*** Block opens ***
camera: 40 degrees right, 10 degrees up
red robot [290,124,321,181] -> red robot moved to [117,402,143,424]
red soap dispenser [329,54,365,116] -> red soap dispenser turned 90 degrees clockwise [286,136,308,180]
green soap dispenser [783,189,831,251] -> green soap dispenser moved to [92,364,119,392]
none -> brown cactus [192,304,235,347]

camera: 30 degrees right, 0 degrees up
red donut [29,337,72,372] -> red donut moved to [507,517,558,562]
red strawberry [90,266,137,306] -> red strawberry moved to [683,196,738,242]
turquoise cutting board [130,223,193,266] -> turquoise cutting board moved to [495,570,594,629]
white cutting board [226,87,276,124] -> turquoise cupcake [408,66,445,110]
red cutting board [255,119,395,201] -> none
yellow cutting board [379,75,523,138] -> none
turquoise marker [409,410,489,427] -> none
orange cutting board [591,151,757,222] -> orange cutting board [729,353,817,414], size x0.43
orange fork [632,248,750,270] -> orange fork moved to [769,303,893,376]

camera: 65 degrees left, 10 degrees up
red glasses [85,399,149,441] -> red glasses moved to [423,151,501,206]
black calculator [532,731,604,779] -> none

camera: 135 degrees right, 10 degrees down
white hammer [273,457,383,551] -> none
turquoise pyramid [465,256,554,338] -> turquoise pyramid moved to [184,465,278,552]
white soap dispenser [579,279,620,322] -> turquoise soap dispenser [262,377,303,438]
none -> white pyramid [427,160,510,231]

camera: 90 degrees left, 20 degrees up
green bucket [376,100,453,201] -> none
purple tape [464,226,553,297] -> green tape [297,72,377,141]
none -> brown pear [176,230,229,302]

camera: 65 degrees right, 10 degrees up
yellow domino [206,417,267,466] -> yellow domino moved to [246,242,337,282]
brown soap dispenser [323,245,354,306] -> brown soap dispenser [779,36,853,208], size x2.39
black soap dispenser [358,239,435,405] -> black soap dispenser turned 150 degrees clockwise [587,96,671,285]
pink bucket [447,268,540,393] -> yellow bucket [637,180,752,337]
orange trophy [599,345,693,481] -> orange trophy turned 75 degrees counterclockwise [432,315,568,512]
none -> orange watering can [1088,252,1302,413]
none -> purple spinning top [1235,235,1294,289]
*** Block closes ***
• [What is being asked]:
Retype each of the records, word for word, with nothing added or dropped.

• [Answer to this problem]:
camera: 40 degrees right, 10 degrees up
red robot [290,124,321,181] -> red robot moved to [117,402,143,424]
red soap dispenser [329,54,365,116] -> red soap dispenser turned 90 degrees clockwise [286,136,308,180]
green soap dispenser [783,189,831,251] -> green soap dispenser moved to [92,364,119,392]
none -> brown cactus [192,304,235,347]

camera: 30 degrees right, 0 degrees up
red donut [29,337,72,372] -> red donut moved to [507,517,558,562]
red strawberry [90,266,137,306] -> red strawberry moved to [683,196,738,242]
turquoise cutting board [130,223,193,266] -> turquoise cutting board moved to [495,570,594,629]
white cutting board [226,87,276,124] -> turquoise cupcake [408,66,445,110]
red cutting board [255,119,395,201] -> none
yellow cutting board [379,75,523,138] -> none
turquoise marker [409,410,489,427] -> none
orange cutting board [591,151,757,222] -> orange cutting board [729,353,817,414], size x0.43
orange fork [632,248,750,270] -> orange fork moved to [769,303,893,376]

camera: 65 degrees left, 10 degrees up
red glasses [85,399,149,441] -> red glasses moved to [423,151,501,206]
black calculator [532,731,604,779] -> none

camera: 135 degrees right, 10 degrees down
white hammer [273,457,383,551] -> none
turquoise pyramid [465,256,554,338] -> turquoise pyramid moved to [184,465,278,552]
white soap dispenser [579,279,620,322] -> turquoise soap dispenser [262,377,303,438]
none -> white pyramid [427,160,510,231]

camera: 90 degrees left, 20 degrees up
green bucket [376,100,453,201] -> none
purple tape [464,226,553,297] -> green tape [297,72,377,141]
none -> brown pear [176,230,229,302]

camera: 65 degrees right, 10 degrees up
yellow domino [206,417,267,466] -> yellow domino moved to [246,242,337,282]
brown soap dispenser [323,245,354,306] -> brown soap dispenser [779,36,853,208], size x2.39
black soap dispenser [358,239,435,405] -> black soap dispenser turned 150 degrees clockwise [587,96,671,285]
pink bucket [447,268,540,393] -> yellow bucket [637,180,752,337]
orange trophy [599,345,693,481] -> orange trophy turned 75 degrees counterclockwise [432,315,568,512]
none -> orange watering can [1088,252,1302,413]
none -> purple spinning top [1235,235,1294,289]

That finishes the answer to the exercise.